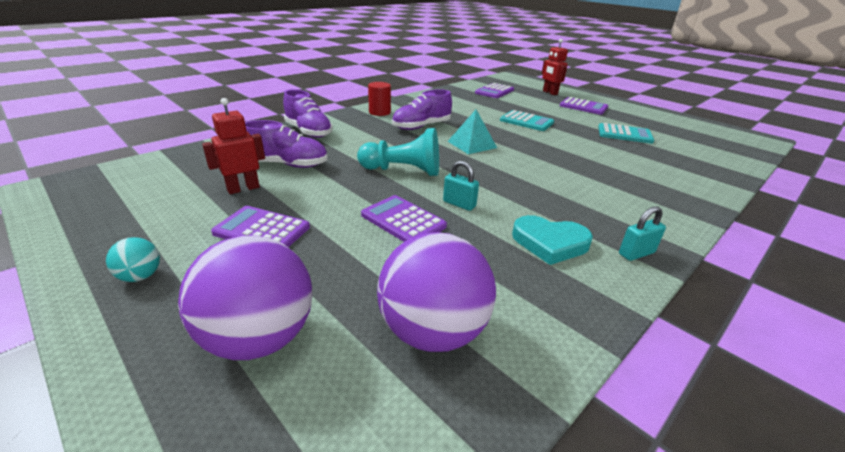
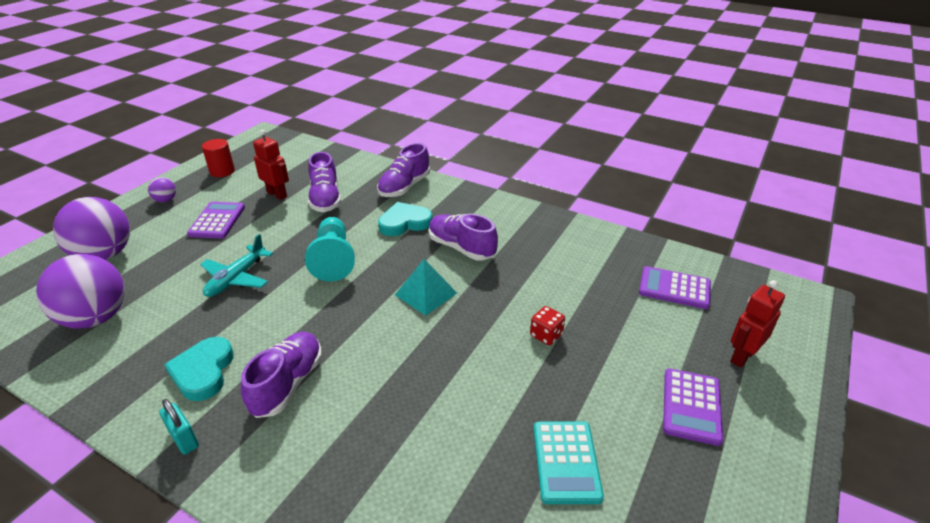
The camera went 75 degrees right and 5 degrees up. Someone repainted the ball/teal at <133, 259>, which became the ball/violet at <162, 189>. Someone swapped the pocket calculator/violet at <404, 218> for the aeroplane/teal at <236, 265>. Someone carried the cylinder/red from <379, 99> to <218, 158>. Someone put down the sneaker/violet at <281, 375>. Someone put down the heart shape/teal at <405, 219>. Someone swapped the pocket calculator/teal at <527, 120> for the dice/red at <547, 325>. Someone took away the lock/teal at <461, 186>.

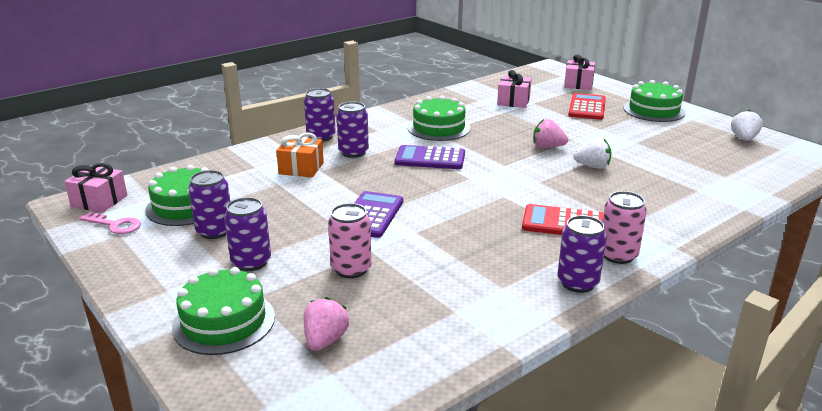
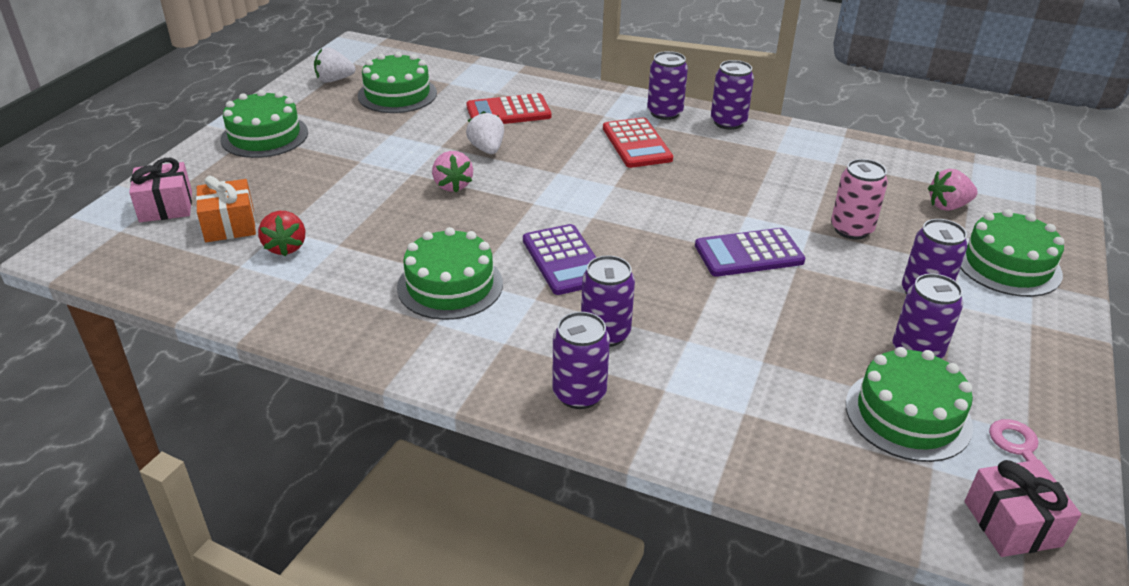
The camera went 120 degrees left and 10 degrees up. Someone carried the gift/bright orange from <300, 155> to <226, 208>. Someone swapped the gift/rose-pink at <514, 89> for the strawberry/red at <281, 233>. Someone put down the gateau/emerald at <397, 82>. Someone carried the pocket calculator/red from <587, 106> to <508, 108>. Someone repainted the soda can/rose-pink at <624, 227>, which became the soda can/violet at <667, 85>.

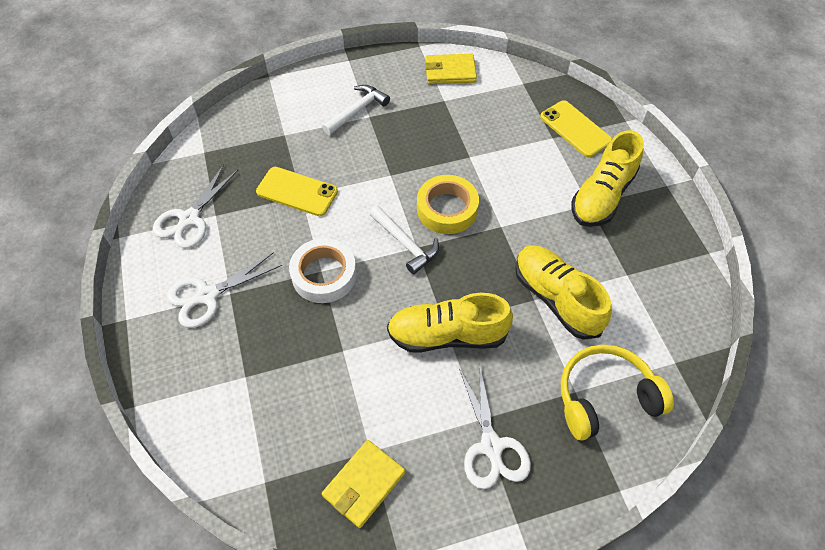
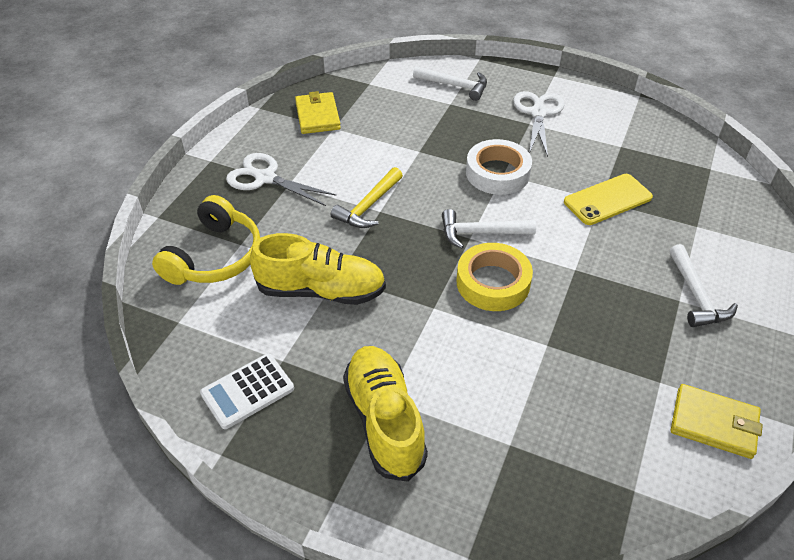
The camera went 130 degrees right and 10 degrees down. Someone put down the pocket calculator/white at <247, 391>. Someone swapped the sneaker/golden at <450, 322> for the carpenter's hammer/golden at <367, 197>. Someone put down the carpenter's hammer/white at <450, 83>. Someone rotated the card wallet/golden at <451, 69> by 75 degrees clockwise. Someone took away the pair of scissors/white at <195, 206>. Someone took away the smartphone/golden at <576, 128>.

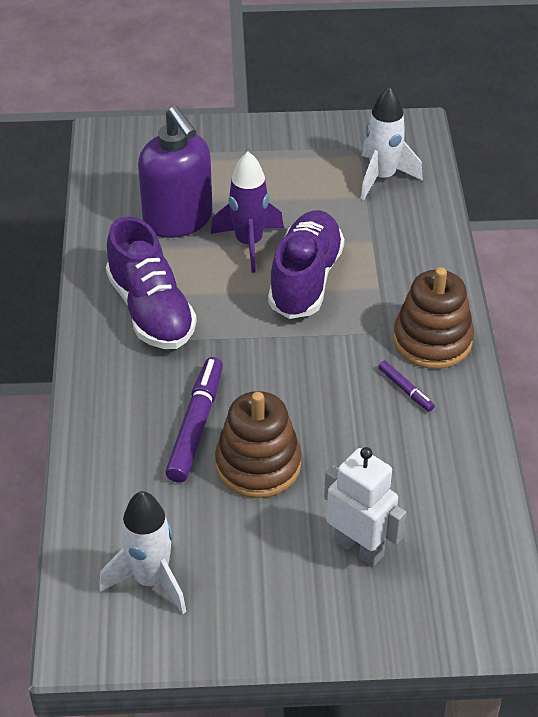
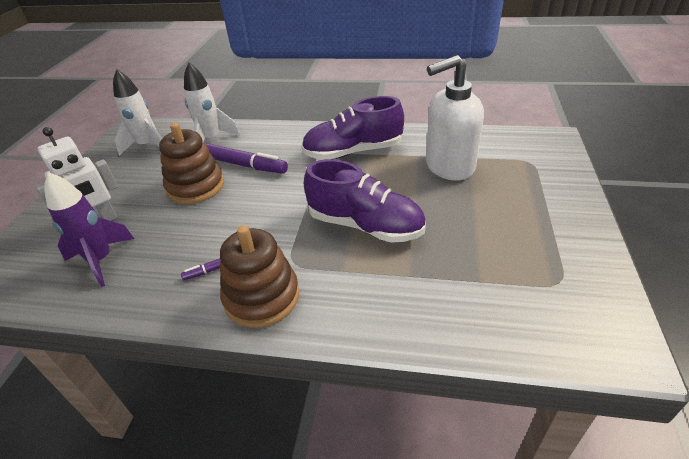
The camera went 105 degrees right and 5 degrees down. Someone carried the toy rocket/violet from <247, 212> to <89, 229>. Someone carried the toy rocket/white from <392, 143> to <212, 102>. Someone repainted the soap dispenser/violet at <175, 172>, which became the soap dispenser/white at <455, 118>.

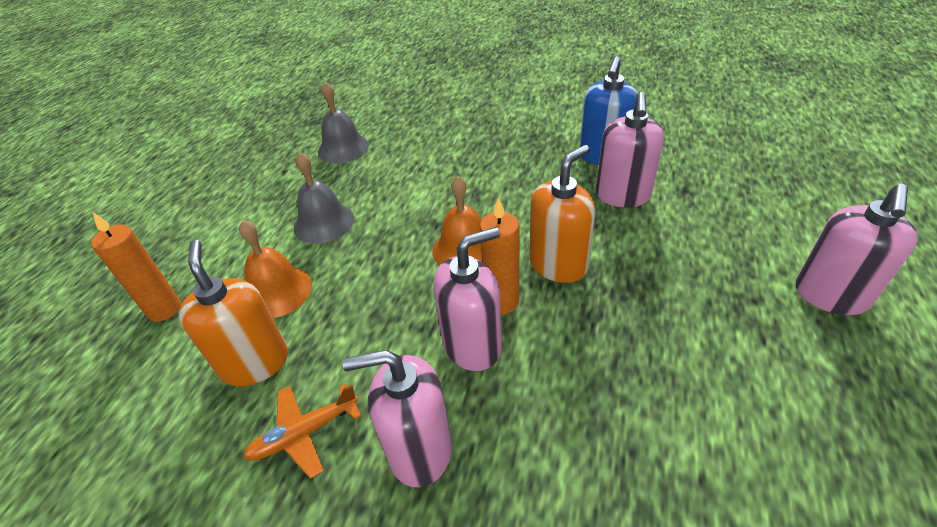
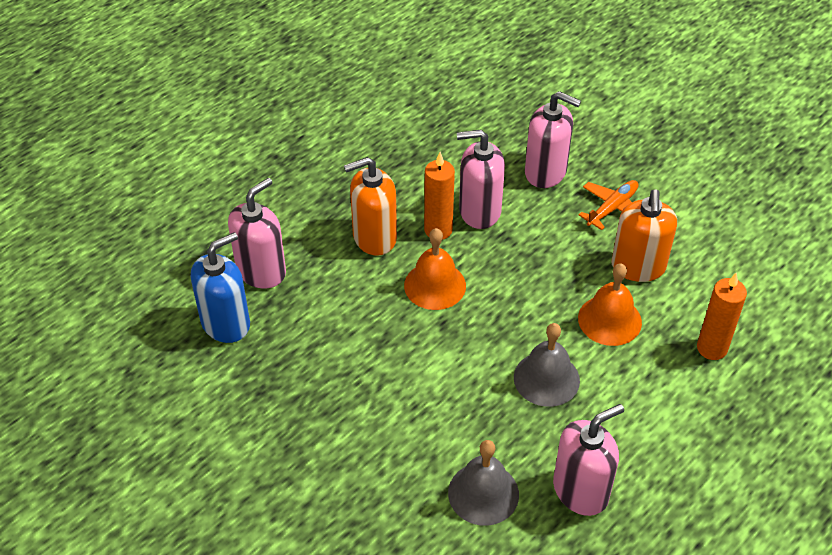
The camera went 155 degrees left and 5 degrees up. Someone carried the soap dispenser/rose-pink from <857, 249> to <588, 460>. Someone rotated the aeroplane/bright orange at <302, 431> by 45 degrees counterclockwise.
━━━━━━━━━━
### TASK BRIEF
What is needed is an exact copy of every entry, with the pictures removed.

### ANSWER TO THIS TASK
The camera went 75 degrees right and 5 degrees up. Someone repainted the ball/teal at <133, 259>, which became the ball/violet at <162, 189>. Someone swapped the pocket calculator/violet at <404, 218> for the aeroplane/teal at <236, 265>. Someone carried the cylinder/red from <379, 99> to <218, 158>. Someone put down the sneaker/violet at <281, 375>. Someone put down the heart shape/teal at <405, 219>. Someone swapped the pocket calculator/teal at <527, 120> for the dice/red at <547, 325>. Someone took away the lock/teal at <461, 186>.

The camera went 120 degrees left and 10 degrees up. Someone carried the gift/bright orange from <300, 155> to <226, 208>. Someone swapped the gift/rose-pink at <514, 89> for the strawberry/red at <281, 233>. Someone put down the gateau/emerald at <397, 82>. Someone carried the pocket calculator/red from <587, 106> to <508, 108>. Someone repainted the soda can/rose-pink at <624, 227>, which became the soda can/violet at <667, 85>.

The camera went 130 degrees right and 10 degrees down. Someone put down the pocket calculator/white at <247, 391>. Someone swapped the sneaker/golden at <450, 322> for the carpenter's hammer/golden at <367, 197>. Someone put down the carpenter's hammer/white at <450, 83>. Someone rotated the card wallet/golden at <451, 69> by 75 degrees clockwise. Someone took away the pair of scissors/white at <195, 206>. Someone took away the smartphone/golden at <576, 128>.

The camera went 105 degrees right and 5 degrees down. Someone carried the toy rocket/violet from <247, 212> to <89, 229>. Someone carried the toy rocket/white from <392, 143> to <212, 102>. Someone repainted the soap dispenser/violet at <175, 172>, which became the soap dispenser/white at <455, 118>.

The camera went 155 degrees left and 5 degrees up. Someone carried the soap dispenser/rose-pink from <857, 249> to <588, 460>. Someone rotated the aeroplane/bright orange at <302, 431> by 45 degrees counterclockwise.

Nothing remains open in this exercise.